(WORK TO COMPLETE) Repeat exactly, and only, the lines of the entries below from the one with "none -> red round brick C3 level 1" through the one with "orange brick E4", both ends included.

── MATERIAL PROVIDED

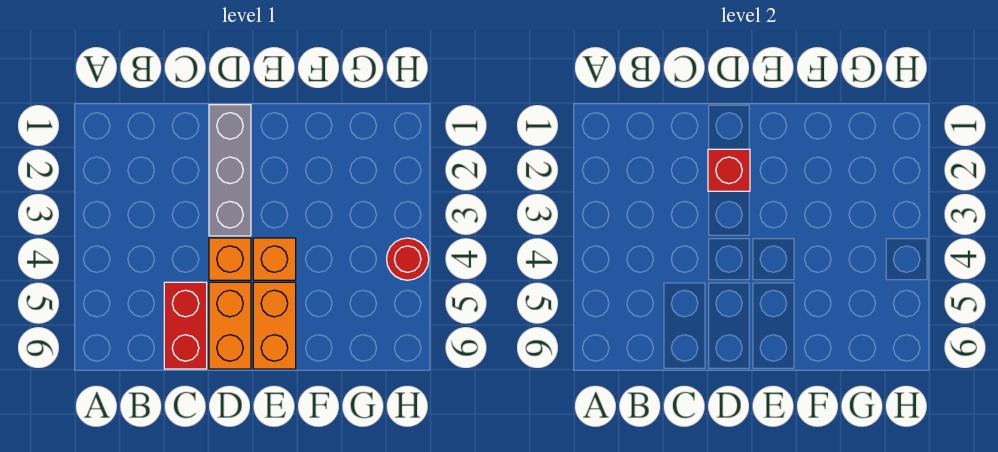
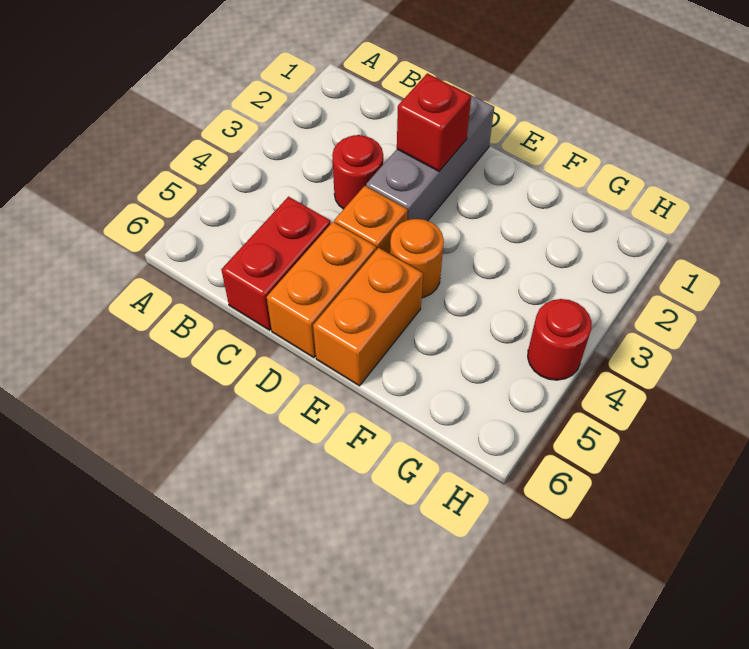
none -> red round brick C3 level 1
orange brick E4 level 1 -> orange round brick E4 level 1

────
── MATERIAL PROVIDED

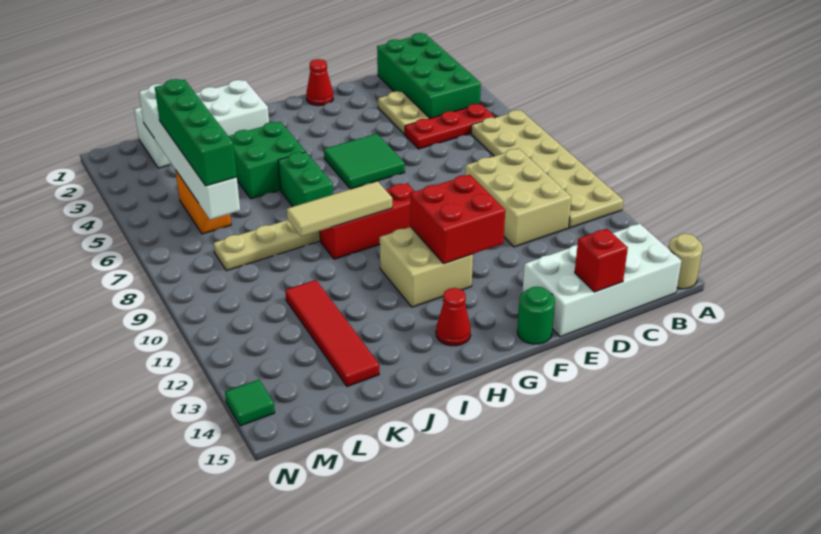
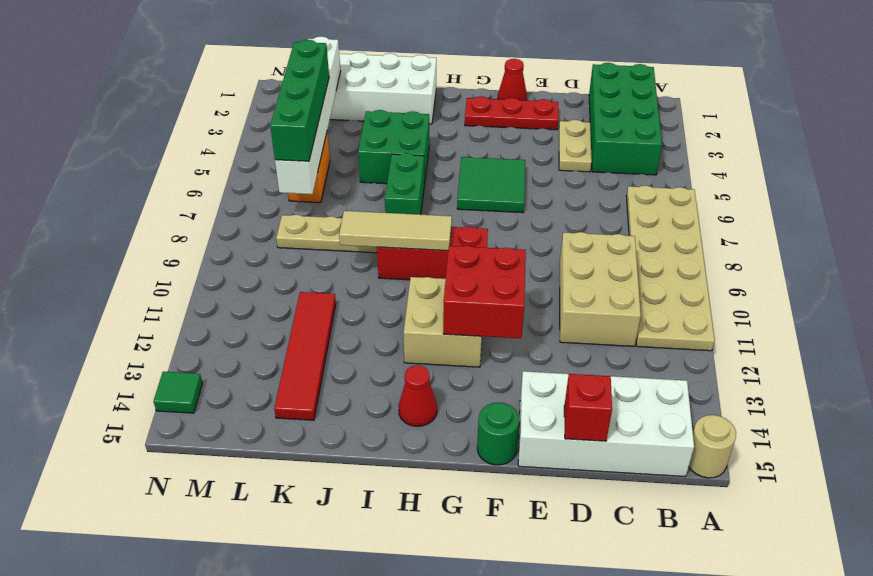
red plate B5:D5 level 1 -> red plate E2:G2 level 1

────

(WRITTEN SOLUTION)
none -> red round brick C3 level 1
orange brick E4 level 1 -> orange round brick E4 level 1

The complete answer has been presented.